Dataset records:
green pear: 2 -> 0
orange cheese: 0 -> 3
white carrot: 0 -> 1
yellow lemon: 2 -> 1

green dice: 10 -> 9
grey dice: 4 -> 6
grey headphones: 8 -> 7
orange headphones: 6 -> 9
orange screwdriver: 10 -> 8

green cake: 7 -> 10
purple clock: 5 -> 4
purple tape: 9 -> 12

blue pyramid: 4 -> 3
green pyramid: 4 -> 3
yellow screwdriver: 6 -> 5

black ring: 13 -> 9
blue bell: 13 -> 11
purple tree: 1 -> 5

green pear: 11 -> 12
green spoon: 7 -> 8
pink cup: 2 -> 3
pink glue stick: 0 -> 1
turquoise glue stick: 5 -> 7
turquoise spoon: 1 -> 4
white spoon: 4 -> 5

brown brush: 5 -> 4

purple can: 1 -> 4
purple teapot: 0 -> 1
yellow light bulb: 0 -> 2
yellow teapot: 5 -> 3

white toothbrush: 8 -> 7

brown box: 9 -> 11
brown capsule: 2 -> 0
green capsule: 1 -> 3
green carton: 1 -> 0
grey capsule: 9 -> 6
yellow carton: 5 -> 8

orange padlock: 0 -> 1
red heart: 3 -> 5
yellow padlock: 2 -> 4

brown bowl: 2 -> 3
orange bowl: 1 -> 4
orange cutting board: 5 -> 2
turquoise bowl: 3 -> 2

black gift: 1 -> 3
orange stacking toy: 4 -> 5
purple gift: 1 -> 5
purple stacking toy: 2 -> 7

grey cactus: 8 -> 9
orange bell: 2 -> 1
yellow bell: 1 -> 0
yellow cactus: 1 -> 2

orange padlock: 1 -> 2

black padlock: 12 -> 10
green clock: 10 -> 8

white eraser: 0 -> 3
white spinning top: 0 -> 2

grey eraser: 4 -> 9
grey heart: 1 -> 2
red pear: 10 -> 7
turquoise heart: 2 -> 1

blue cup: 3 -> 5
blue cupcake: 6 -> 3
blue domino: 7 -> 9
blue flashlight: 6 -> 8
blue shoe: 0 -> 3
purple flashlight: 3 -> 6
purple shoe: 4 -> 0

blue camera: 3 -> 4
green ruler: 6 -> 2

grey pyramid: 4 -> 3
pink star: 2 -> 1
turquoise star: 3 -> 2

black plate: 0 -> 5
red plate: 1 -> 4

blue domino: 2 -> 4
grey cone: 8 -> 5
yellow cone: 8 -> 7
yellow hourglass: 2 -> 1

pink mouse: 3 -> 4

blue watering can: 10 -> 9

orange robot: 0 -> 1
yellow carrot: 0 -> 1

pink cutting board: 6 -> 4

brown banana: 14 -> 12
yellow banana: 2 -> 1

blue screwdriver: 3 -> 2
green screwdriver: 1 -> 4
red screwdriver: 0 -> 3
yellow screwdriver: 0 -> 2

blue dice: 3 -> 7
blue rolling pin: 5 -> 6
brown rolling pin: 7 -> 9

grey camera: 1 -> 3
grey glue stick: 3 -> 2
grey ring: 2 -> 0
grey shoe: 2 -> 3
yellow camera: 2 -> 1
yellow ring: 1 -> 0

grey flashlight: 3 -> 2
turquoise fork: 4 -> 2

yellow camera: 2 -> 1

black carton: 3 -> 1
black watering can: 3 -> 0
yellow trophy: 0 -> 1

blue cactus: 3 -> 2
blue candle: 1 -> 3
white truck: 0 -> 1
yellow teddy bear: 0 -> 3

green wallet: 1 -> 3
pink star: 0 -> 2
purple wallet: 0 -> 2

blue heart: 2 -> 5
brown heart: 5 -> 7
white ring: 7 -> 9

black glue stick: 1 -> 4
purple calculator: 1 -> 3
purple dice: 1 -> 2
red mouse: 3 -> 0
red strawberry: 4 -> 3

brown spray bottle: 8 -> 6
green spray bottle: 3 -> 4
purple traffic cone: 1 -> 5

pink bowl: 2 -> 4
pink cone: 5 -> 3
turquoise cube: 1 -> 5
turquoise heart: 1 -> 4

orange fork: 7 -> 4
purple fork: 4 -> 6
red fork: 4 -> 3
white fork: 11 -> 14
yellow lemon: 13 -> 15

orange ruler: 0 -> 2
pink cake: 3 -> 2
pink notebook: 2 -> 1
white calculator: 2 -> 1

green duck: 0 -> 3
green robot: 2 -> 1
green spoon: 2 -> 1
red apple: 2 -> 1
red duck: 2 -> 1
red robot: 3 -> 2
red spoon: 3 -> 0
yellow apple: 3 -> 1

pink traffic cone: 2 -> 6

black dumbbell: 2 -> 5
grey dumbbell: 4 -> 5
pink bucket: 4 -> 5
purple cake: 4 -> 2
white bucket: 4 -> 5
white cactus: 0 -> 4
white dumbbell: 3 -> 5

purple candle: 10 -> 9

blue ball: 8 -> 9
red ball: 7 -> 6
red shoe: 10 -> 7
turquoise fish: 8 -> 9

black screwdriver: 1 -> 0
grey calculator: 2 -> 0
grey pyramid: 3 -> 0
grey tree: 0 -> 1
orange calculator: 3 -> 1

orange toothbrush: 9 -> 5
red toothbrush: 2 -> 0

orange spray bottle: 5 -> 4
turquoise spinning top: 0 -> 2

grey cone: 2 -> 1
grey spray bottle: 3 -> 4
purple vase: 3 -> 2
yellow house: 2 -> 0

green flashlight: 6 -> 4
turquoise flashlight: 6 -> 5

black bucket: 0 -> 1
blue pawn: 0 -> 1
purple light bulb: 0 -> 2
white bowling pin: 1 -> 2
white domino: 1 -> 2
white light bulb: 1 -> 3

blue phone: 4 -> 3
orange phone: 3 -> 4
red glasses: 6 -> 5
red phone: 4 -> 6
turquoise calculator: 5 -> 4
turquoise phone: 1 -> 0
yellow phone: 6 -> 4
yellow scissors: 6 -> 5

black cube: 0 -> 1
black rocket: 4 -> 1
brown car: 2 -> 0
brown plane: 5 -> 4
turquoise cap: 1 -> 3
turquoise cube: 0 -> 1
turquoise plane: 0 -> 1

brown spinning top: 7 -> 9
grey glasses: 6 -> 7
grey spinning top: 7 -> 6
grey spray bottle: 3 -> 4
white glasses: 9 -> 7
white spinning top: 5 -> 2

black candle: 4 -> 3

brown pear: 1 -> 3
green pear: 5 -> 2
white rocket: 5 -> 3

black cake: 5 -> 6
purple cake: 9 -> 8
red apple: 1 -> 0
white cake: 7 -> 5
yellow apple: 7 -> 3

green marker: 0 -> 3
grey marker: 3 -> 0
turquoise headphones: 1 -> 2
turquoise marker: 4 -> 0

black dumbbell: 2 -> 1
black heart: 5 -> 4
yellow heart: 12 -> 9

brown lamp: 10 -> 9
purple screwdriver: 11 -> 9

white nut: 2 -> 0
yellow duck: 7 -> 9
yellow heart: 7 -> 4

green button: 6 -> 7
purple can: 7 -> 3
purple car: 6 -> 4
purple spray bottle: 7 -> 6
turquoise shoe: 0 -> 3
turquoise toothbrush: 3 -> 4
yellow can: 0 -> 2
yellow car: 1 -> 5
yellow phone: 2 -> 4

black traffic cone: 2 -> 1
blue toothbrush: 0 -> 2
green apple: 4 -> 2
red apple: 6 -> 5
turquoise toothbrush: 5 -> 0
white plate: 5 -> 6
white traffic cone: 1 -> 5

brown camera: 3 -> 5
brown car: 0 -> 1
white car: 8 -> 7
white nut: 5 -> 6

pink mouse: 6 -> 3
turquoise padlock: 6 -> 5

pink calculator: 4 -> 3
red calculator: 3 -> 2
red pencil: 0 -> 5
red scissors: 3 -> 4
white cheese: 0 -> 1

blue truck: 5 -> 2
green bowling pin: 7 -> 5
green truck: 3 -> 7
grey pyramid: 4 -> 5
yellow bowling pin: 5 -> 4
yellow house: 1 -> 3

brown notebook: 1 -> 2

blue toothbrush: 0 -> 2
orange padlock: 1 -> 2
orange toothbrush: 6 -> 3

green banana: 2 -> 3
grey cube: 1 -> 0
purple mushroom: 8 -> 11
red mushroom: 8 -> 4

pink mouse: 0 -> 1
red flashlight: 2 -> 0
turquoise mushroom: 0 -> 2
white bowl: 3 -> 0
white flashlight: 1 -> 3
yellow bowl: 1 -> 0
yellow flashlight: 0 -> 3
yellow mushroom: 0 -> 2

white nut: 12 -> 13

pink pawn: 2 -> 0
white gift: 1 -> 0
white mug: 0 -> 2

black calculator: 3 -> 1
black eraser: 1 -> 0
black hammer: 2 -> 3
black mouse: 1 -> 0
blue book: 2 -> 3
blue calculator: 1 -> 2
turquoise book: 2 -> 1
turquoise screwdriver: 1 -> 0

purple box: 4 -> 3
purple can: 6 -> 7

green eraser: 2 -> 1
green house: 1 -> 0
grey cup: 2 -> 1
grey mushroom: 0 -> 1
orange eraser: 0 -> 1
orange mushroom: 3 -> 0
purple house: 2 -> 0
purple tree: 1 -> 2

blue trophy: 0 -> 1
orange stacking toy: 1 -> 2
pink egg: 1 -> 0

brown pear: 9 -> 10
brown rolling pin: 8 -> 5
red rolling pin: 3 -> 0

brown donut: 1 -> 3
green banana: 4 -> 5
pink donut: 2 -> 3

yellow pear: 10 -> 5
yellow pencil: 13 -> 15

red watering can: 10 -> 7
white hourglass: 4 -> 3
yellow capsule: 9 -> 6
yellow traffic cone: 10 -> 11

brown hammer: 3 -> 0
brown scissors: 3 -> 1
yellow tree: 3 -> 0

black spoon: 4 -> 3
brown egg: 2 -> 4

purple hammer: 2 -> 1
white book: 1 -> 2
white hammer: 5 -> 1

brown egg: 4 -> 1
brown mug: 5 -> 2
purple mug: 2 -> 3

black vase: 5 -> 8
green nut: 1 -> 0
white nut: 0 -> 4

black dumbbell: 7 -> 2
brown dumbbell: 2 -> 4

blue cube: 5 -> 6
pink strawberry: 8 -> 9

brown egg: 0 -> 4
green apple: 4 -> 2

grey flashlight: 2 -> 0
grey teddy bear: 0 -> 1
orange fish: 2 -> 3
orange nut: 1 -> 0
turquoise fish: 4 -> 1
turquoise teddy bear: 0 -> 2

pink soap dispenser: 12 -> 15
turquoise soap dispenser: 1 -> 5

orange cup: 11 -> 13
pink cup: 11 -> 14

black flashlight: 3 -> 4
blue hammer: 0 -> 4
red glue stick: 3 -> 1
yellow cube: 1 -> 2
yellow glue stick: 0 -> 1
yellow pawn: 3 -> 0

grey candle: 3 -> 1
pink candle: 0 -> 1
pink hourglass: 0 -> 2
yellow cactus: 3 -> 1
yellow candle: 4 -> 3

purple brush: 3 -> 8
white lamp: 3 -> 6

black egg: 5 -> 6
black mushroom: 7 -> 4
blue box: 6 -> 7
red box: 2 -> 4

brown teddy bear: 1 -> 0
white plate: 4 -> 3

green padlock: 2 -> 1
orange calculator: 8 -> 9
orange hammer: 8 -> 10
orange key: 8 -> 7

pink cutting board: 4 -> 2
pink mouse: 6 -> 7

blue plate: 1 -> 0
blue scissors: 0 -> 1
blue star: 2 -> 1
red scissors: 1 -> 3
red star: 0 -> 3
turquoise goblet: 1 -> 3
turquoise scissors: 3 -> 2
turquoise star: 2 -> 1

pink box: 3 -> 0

◆ **WHAT NEEDS TO BE DONE**
The total of lines in the data that contain "scissors" is all you should give.

◆ **SOLUTION TO THIS EXERCISE**
6